- [Your goal]:
Your task is to return the line containing "YellowFork (5th from left in the first image)" and each line after it through the end of the entries, exactly, with no other lines.

=== Begin Enclosure ===

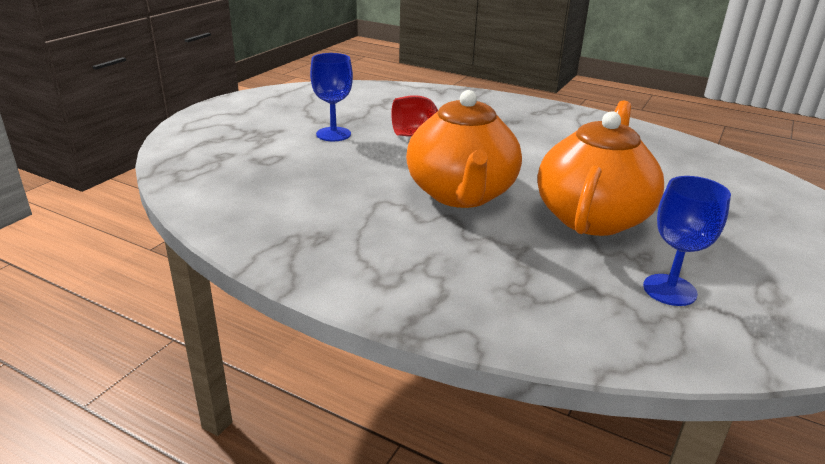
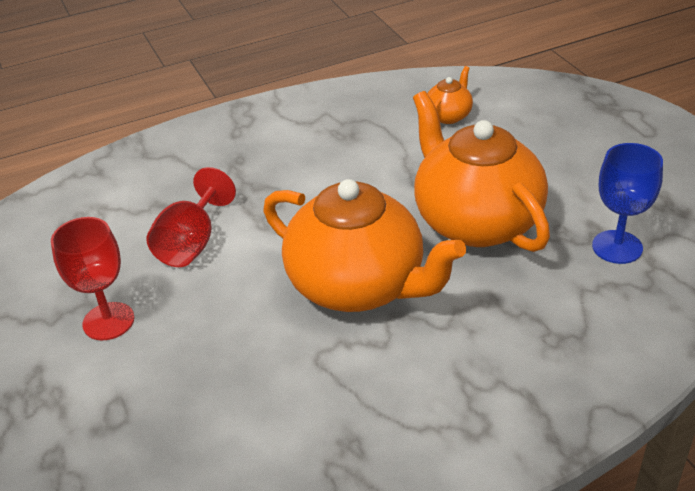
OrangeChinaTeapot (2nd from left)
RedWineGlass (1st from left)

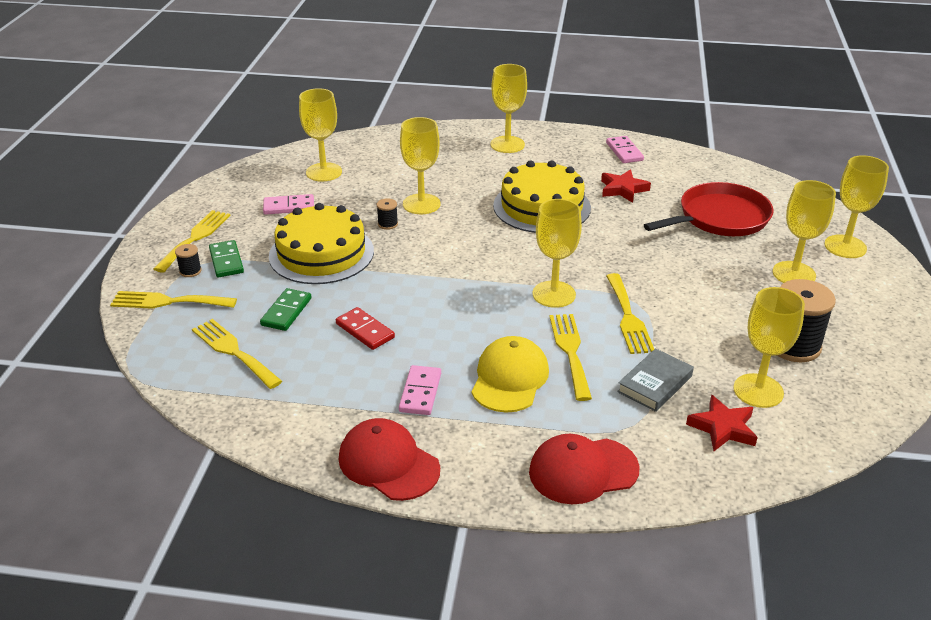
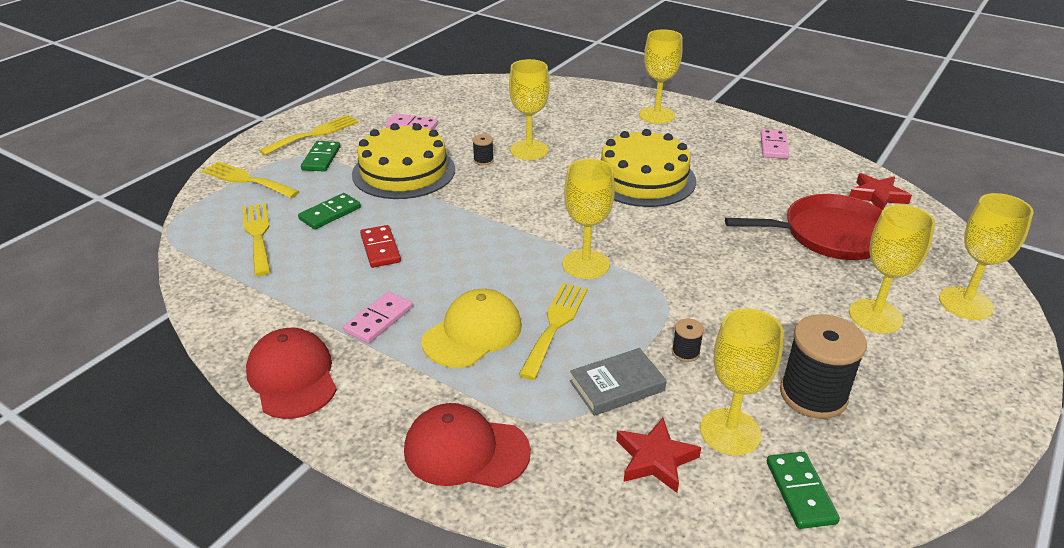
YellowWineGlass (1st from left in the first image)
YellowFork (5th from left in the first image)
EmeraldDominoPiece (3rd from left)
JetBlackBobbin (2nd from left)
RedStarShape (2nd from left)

=== End Enclosure ===

- [Task solution]:
YellowFork (5th from left in the first image)
EmeraldDominoPiece (3rd from left)
JetBlackBobbin (2nd from left)
RedStarShape (2nd from left)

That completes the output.